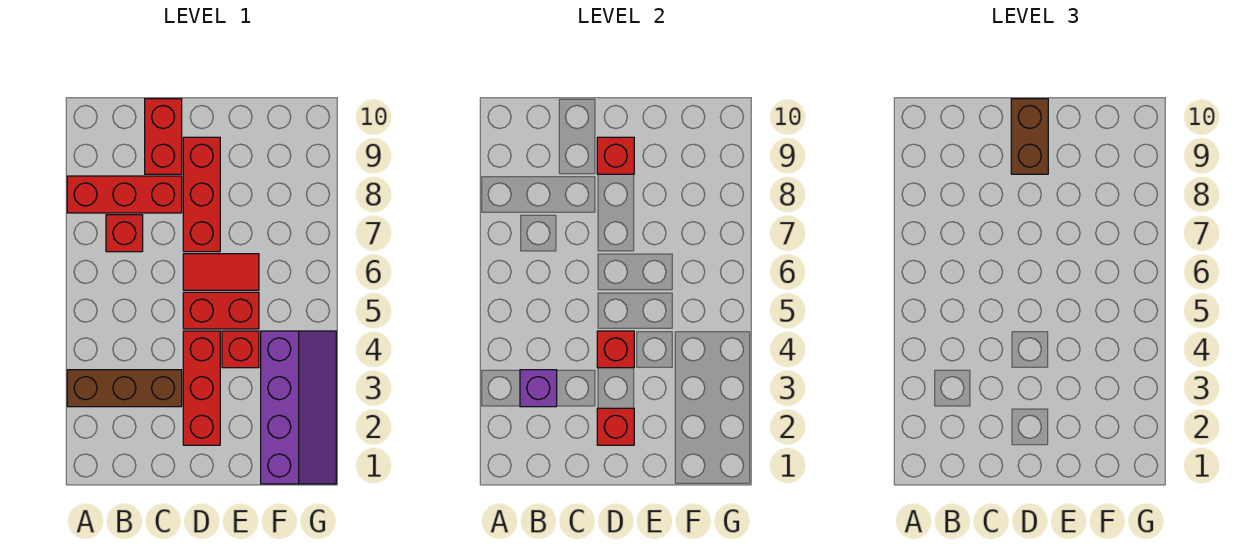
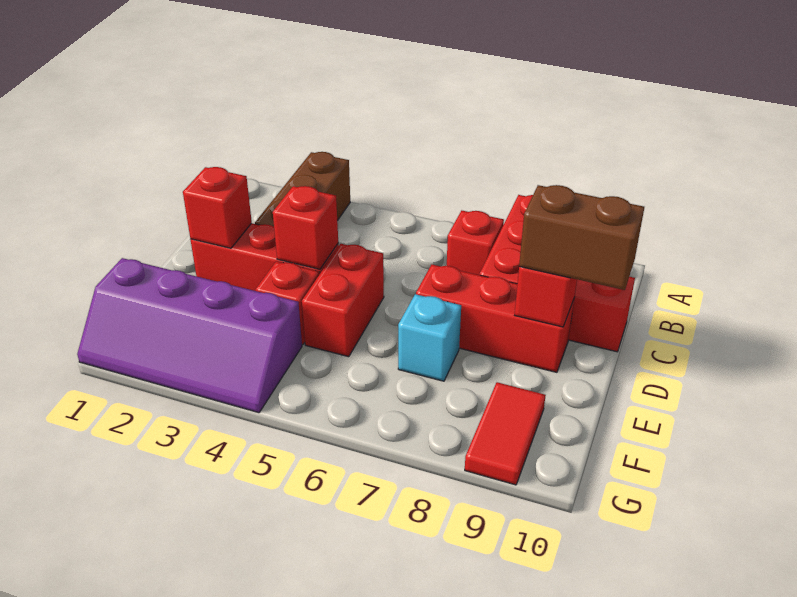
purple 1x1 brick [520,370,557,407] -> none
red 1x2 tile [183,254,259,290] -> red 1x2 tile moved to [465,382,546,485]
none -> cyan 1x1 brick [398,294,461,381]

------------------------------------------------------------------------

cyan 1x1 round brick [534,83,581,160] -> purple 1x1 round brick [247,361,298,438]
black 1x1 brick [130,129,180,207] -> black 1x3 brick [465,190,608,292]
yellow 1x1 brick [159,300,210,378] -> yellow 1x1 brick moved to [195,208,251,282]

------------------------------------------------------------------------

Request: What is the number of lines in the material above that carry the word "brick"? Respond with that count and nothing more.

Result of the exercise: 5